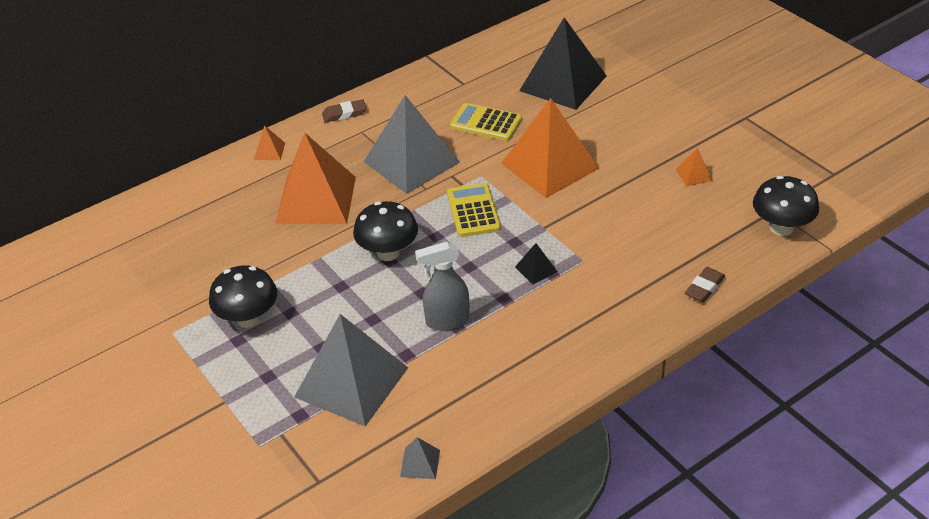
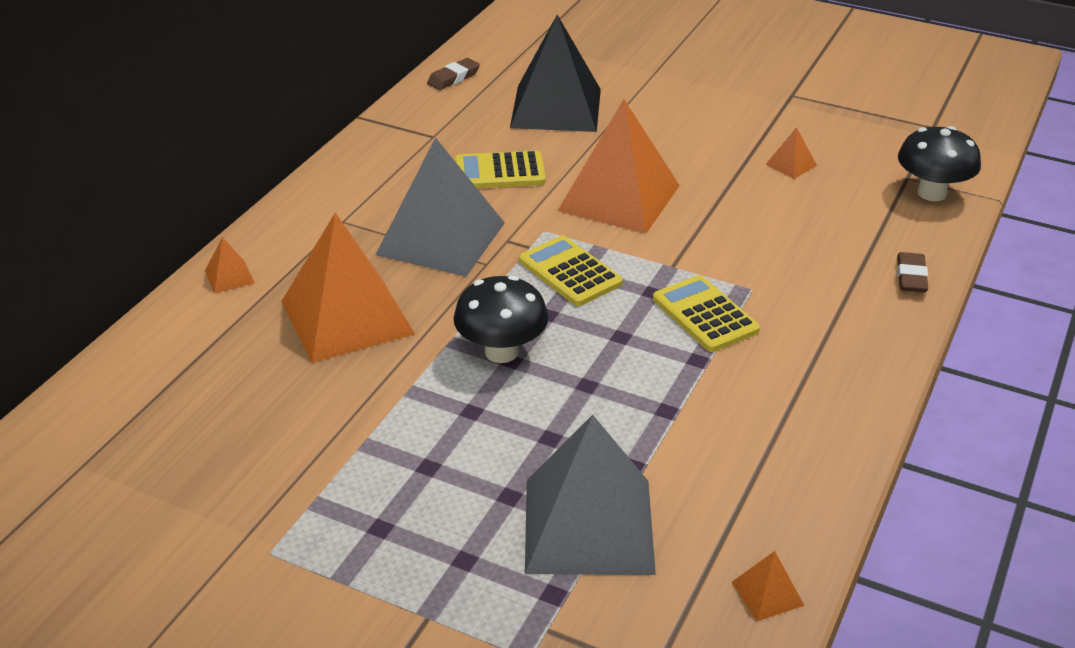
camera: 30 degrees left, 5 degrees down
(248, 318) = (372, 495): black mushroom -> none
(344, 114) = (301, 206): brown eraser -> brown eraser (453, 78)
(420, 463) = (767, 593): grey pyramid -> orange pyramid
(447, 321) = (648, 408): grey spray bottle -> none
(536, 269) = (705, 315): black pyramid -> yellow calculator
--- --- ---
Nothing should appear in the answer except the lines from the one containing "(420, 463) = (767, 593): grey" to the end of the data above, reproduced exactly.

# [SOLUTION TO THIS TASK]
(420, 463) = (767, 593): grey pyramid -> orange pyramid
(447, 321) = (648, 408): grey spray bottle -> none
(536, 269) = (705, 315): black pyramid -> yellow calculator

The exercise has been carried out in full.